--- SET EXERCISE ---
Format the lines below as a JSON list of strings, one string per line, leaving out blank lines. Omit the pictures from your answer.

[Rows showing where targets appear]
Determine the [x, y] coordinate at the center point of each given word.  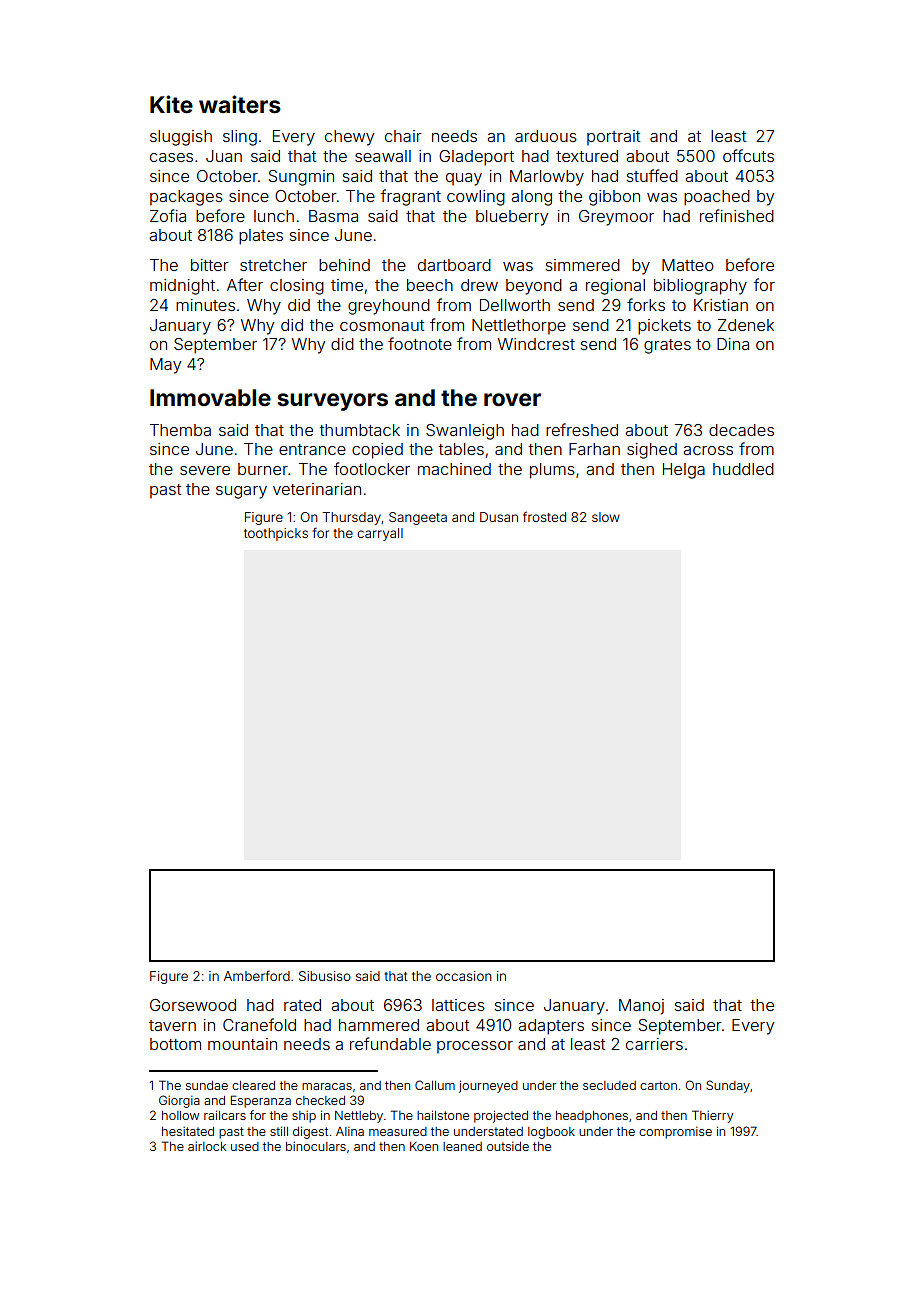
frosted [544, 516]
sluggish [181, 138]
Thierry [712, 1116]
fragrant [410, 197]
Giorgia [179, 1101]
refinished [737, 215]
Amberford [257, 976]
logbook [551, 1133]
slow [606, 517]
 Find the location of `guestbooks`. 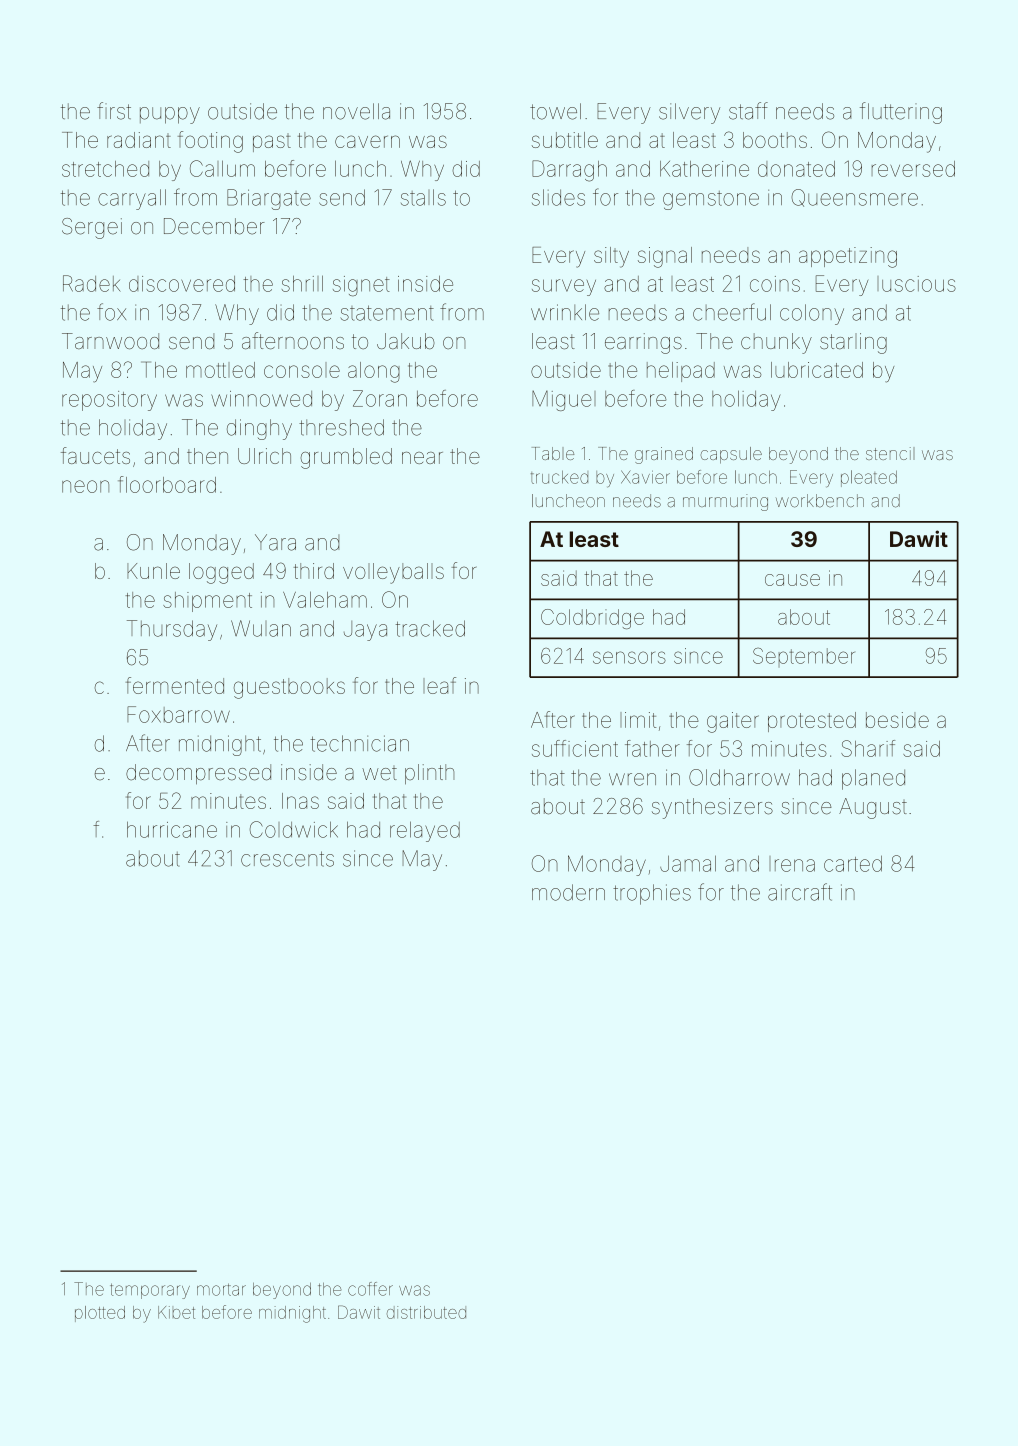

guestbooks is located at coordinates (289, 688).
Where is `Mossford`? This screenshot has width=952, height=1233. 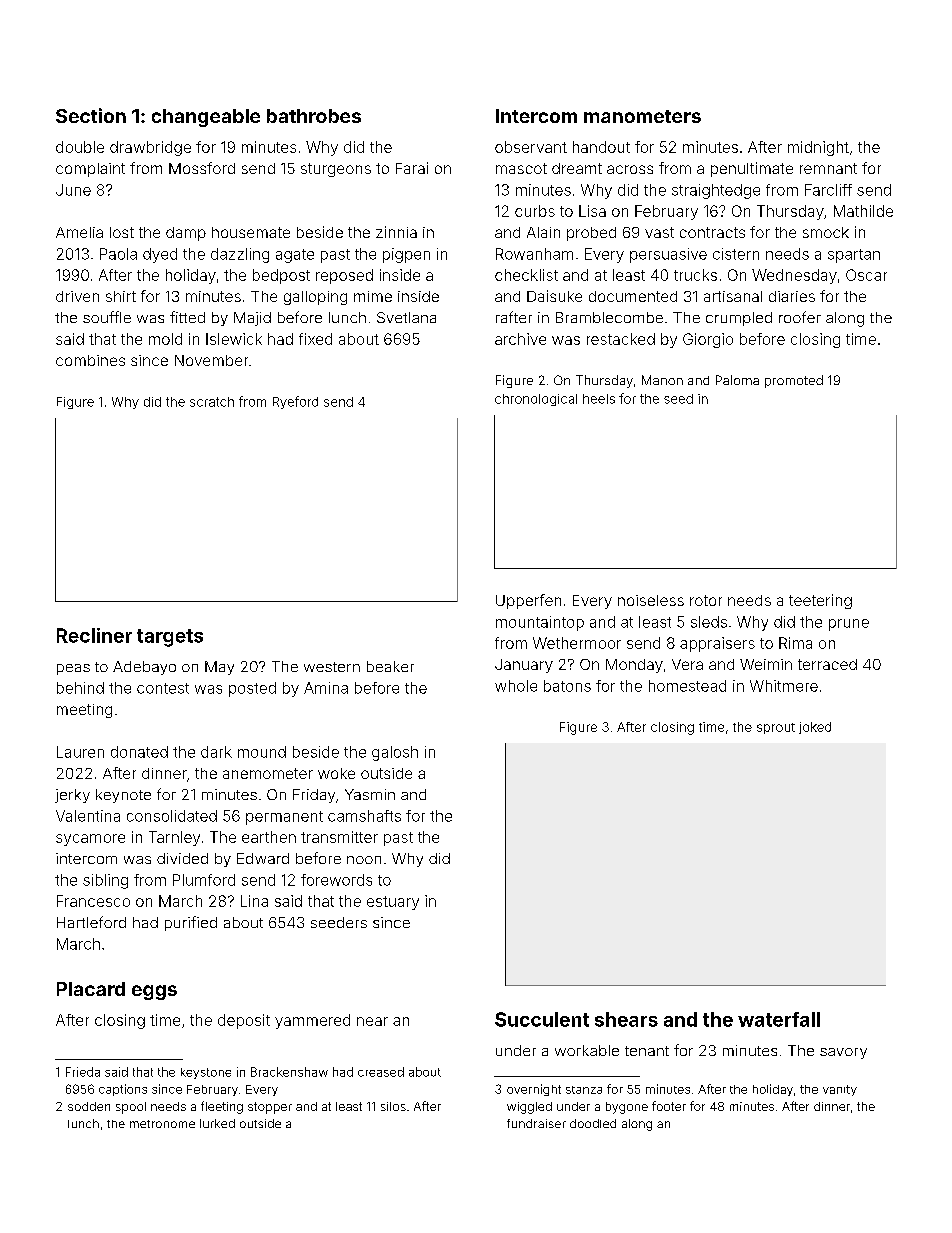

--- IN RESPONSE ---
[
  "Determine the [x, y] coordinate at the center point of each given word.  ",
  "frosted [544, 516]",
  "sluggish [181, 138]",
  "Thierry [712, 1116]",
  "fragrant [410, 197]",
  "Giorgia [179, 1101]",
  "refinished [737, 215]",
  "Amberford [257, 976]",
  "logbook [551, 1133]",
  "slow [606, 517]",
  " Find the location of `guestbooks`. ",
  "guestbooks is located at coordinates (289, 688).",
  "Where is `Mossford`? This screenshot has width=952, height=1233. "
]